>> begin

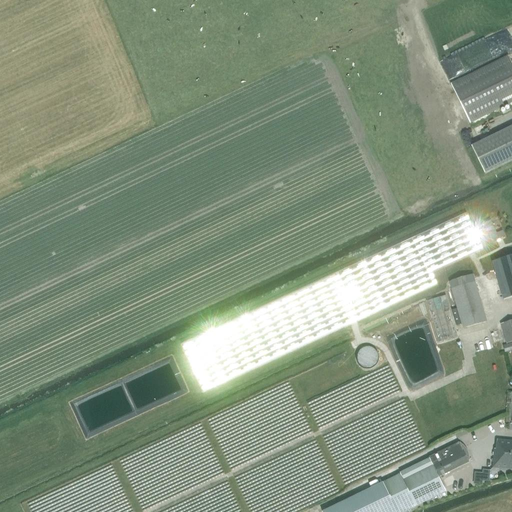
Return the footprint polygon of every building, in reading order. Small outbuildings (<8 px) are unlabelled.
[(511,62),(509,56),(451,84),(471,123),(511,102),(511,62)] [(511,127),(472,147),(486,174),(511,161),(511,127)] [(335,275),(356,322),(437,284),(432,273),(482,249),(472,227),(466,214),(335,275)] [(491,220),(484,223),(493,242),(505,236),(502,231),(497,233),(491,220)] [(504,300),(511,297),(511,256),(493,262),(504,300)] [(464,329),(487,322),(474,274),(449,282),(458,309),(452,311),(456,326),(462,325),(464,329)] [(335,275),(181,345),(204,392),(350,325),(356,322),(335,275)] [(448,340),(458,337),(446,296),(427,301),(439,342),(448,340)] [(506,343),(511,341),(511,320),(501,324),(506,343)] [(511,343),(503,346),(505,353),(511,351),(511,343)] [(359,366),(362,368),(367,370),(371,369),(375,367),(378,364),(379,360),(378,356),(377,352),(373,349),(369,348),(365,348),(361,350),(358,353),(357,357),(357,362),(359,366)] [(495,449),(493,468),(511,469),(511,441),(498,440),(497,449),(495,449)] [(322,511),(405,511),(446,492),(439,477),(469,462),(464,452),(463,452),(459,443),(441,452),(442,454),(432,458),(436,465),(433,466),(430,459),(401,473),(401,474),(322,511)]
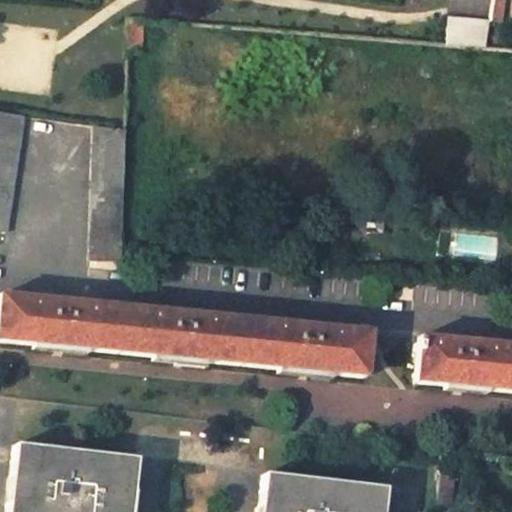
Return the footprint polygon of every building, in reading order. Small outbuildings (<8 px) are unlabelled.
[(491,22),(448,18),(444,46),(487,49),(491,22)] [(0,243),(1,244),(21,115),(0,111),(0,243)] [(92,127),(87,263),(116,265),(117,254),(122,132),(92,127)] [(0,299),(0,344),(360,379),(363,335),(0,299)] [(511,348),(415,340),(411,384),(511,393),(511,348)] [(10,448),(2,511),(125,511),(132,463),(10,448)] [(458,511),(461,478),(435,475),(431,511),(458,511)] [(262,477),(257,511),(380,511),(382,491),(262,477)]
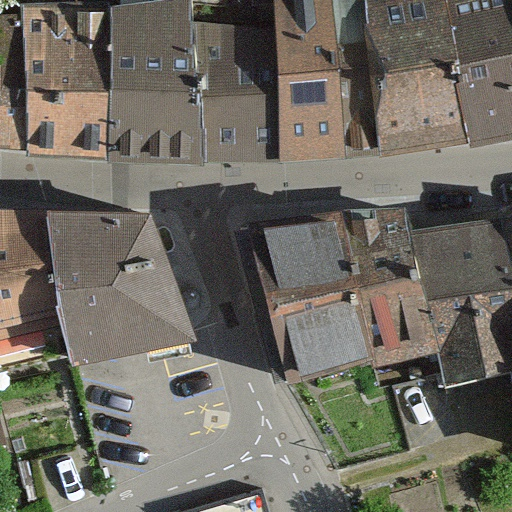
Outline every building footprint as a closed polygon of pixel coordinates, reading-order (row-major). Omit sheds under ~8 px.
[(0,0),(0,137),(21,138),(22,0),(0,0)] [(22,0),(21,138),(106,143),(111,1),(80,0),(22,0)] [(118,0),(111,1),(106,143),(204,151),(194,6),(193,0),(118,0)] [(272,0),(272,8),(279,148),(344,148),(335,0),(272,0)] [(335,0),(344,148),(378,145),(369,58),(366,0),(335,0)] [(367,0),(369,59),(378,145),(467,132),(453,42),(446,0),(367,0)] [(511,0),(446,0),(453,42),(467,132),(511,127),(511,0)] [(194,6),(204,151),(279,148),(272,8),(194,6)] [(343,193),(245,210),(288,363),(374,339),(345,204),(345,200),(343,193)] [(404,193),(345,204),(374,339),(375,350),(437,332),(411,224),(409,216),(404,193)] [(511,257),(511,202),(500,206),(511,257)] [(511,260),(500,210),(411,224),(437,332),(444,368),(511,353),(511,260)] [(46,212),(0,211),(0,328),(64,324),(46,212)] [(158,214),(46,212),(64,324),(74,369),(198,345),(158,214)] [(267,511),(260,490),(183,510),(183,511),(267,511)]
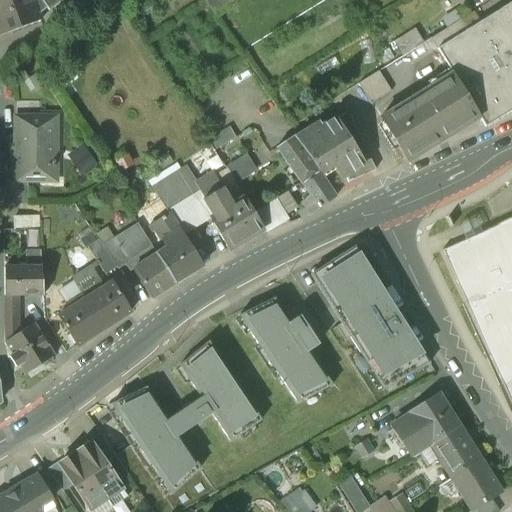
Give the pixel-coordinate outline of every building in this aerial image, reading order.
[(0,0),(0,35),(41,20),(38,12),(46,6),(49,9),(60,0),(0,0)] [(511,1),(479,23),(436,49),(451,74),(478,118),(484,128),(511,110),(511,1)] [(473,13),(430,39),(436,49),(479,23),(473,13)] [(415,30),(394,42),(403,56),(423,43),(415,30)] [(378,71),(358,84),(370,104),(390,91),(378,71)] [(451,74),(378,118),(405,162),(478,118),(451,74)] [(41,118),(41,103),(16,103),(16,119),(41,118)] [(335,118),(321,127),(319,123),(294,139),(318,173),(330,166),(340,179),(344,176),(348,184),(375,171),(348,115),(337,120),(335,118)] [(41,118),(16,119),(17,183),(57,182),(56,118),(41,118)] [(294,139),(292,137),(276,148),(301,184),(318,173),(294,139)] [(244,154),(224,167),(225,169),(233,181),(253,168),(244,154)] [(184,167),(163,180),(180,206),(201,193),(184,167)] [(233,181),(225,169),(213,177),(221,189),(222,188),(233,205),(244,198),(235,185),(233,181)] [(318,173),(301,184),(301,185),(310,197),(301,202),(310,215),(334,198),(318,173)] [(180,206),(163,180),(150,187),(160,204),(167,215),(168,214),(180,206)] [(233,205),(222,188),(221,189),(202,200),(212,218),(209,220),(228,250),(263,229),(253,213),(244,198),(233,205)] [(287,193),(275,200),(285,215),(285,216),(297,208),(287,193)] [(275,200),(253,213),(263,229),(285,216),(285,215),(275,200)] [(160,204),(141,216),(152,232),(156,230),(162,240),(178,229),(168,214),(167,215),(160,204)] [(15,227),(42,226),(41,213),(15,214),(15,227)] [(511,219),(444,249),(511,408),(511,219)] [(118,234),(113,225),(100,232),(113,252),(139,238),(141,245),(149,258),(155,255),(135,224),(118,234)] [(162,240),(160,241),(165,248),(155,255),(174,284),(202,265),(178,229),(162,240)] [(385,296),(355,248),(310,276),(340,323),(385,296)] [(40,253),(26,253),(26,267),(4,267),(4,296),(17,296),(43,296),(40,253)] [(149,258),(132,270),(151,299),(174,284),(155,255),(149,258)] [(111,284),(100,291),(97,286),(82,296),(104,329),(129,313),(111,284)] [(32,324),(19,333),(17,328),(17,296),(4,296),(4,342),(12,355),(9,357),(15,367),(19,365),(25,374),(40,364),(41,365),(44,366),(50,362),(50,358),(53,356),(32,324)] [(82,296),(67,306),(70,310),(59,318),(77,346),(104,329),(82,296)] [(385,296),(340,323),(383,393),(428,365),(385,296)] [(274,298),(239,321),(293,404),(328,381),(308,350),(317,344),(299,316),(290,322),(274,298)] [(199,398),(166,420),(178,437),(211,415),(229,441),(261,420),(209,341),(178,366),(199,398)] [(145,388),(110,405),(170,495),(199,469),(178,437),(166,420),(145,388)] [(438,394),(407,414),(411,421),(394,432),(411,457),(428,446),(459,427),(438,394)] [(459,427),(428,446),(449,479),(479,460),(459,427)] [(372,451),(365,440),(353,447),(361,459),(372,451)] [(74,452),(110,505),(126,494),(90,441),(74,452)] [(74,452),(57,463),(90,511),(99,511),(110,505),(74,452)] [(479,460),(449,479),(470,511),(488,500),(500,492),(479,460)] [(39,477),(27,484),(27,483),(22,482),(14,486),(14,488),(9,491),(8,495),(2,499),(9,511),(38,511),(36,509),(52,500),(39,477)] [(360,511),(368,508),(353,484),(341,491),(353,511),(360,511)] [(291,511),(305,511),(314,507),(302,487),(283,498),(291,511)] [(399,495),(388,502),(394,511),(396,511),(406,506),(399,495)] [(9,511),(2,499),(0,500),(0,511),(9,511)] [(470,511),(469,511),(495,511),(488,500),(470,511)]
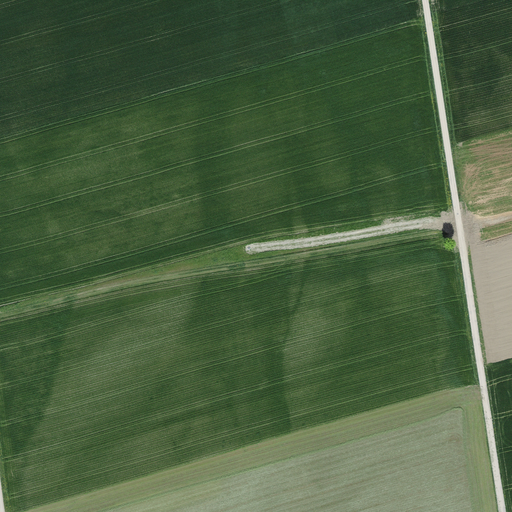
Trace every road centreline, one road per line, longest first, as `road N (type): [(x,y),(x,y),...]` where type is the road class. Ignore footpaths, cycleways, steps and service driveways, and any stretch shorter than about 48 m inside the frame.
road 1 (track): [(425,0),(502,511)]
road 2 (track): [(0,316),(140,282),(459,226)]
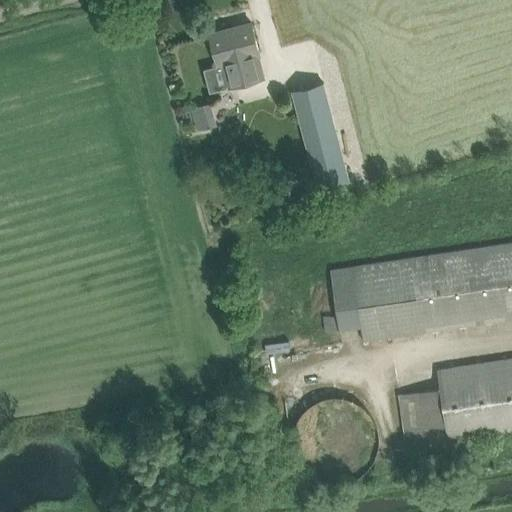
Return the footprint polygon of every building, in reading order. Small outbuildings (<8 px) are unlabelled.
[(251,22),(210,33),(218,64),(223,63),(229,86),(264,77),(258,54),(260,53),(251,22)] [(324,82),(293,90),(318,187),(349,179),(324,82)] [(193,106),(199,129),(215,125),(209,102),(193,106)] [(511,241),(331,269),(339,328),(362,325),(363,340),(423,331),(511,317),(511,241)] [(441,388),(419,391),(400,393),(401,401),(408,448),(511,432),(511,358),(438,370),(441,388)] [(293,434),(293,438),(293,442),(293,445),(294,449),(295,453),(297,456),(298,459),(300,463),(303,466),(305,468),(308,471),(311,473),(314,475),(318,477),(321,478),(325,479),(328,480),(332,481),(336,481),(340,481),(343,480),(347,479),(351,478),(354,477),(357,475),(361,473),(363,471),(366,468),(369,465),(371,462),(373,459),(375,456),(376,452),(377,448),(378,445),(378,441),(378,437),(378,434),(378,430),(377,426),(376,423),(374,419),(372,416),(370,413),(368,410),(366,407),(363,405),(360,403),(357,401),(353,399),(350,398),(346,396),(343,396),(339,395),(335,395),(332,395),(328,396),(324,397),(321,398),(317,399),(314,401),(311,403),(308,405),(305,408),(303,411),(300,413),(298,417),(297,420),(295,423),(294,427),(293,431),(293,434)]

>> end

> _Directive_
Swap "footpaths" for "sidewalks" in the stretch from the line containing "Trace every road" through the line containing "road 2 (track): [(0,316),(140,282),(459,226)]", and write out those lines again with nothing else changed.

> _Written solution_
Trace every road centreline, one road per line, longest first, as `road N (type): [(x,y),(x,y),...]` where type is the road class. Ignore sidewalks, cycleways, steps and service driveways, and any stretch shorter than about 48 m inside the frame.
road 1 (track): [(425,0),(502,511)]
road 2 (track): [(0,316),(140,282),(459,226)]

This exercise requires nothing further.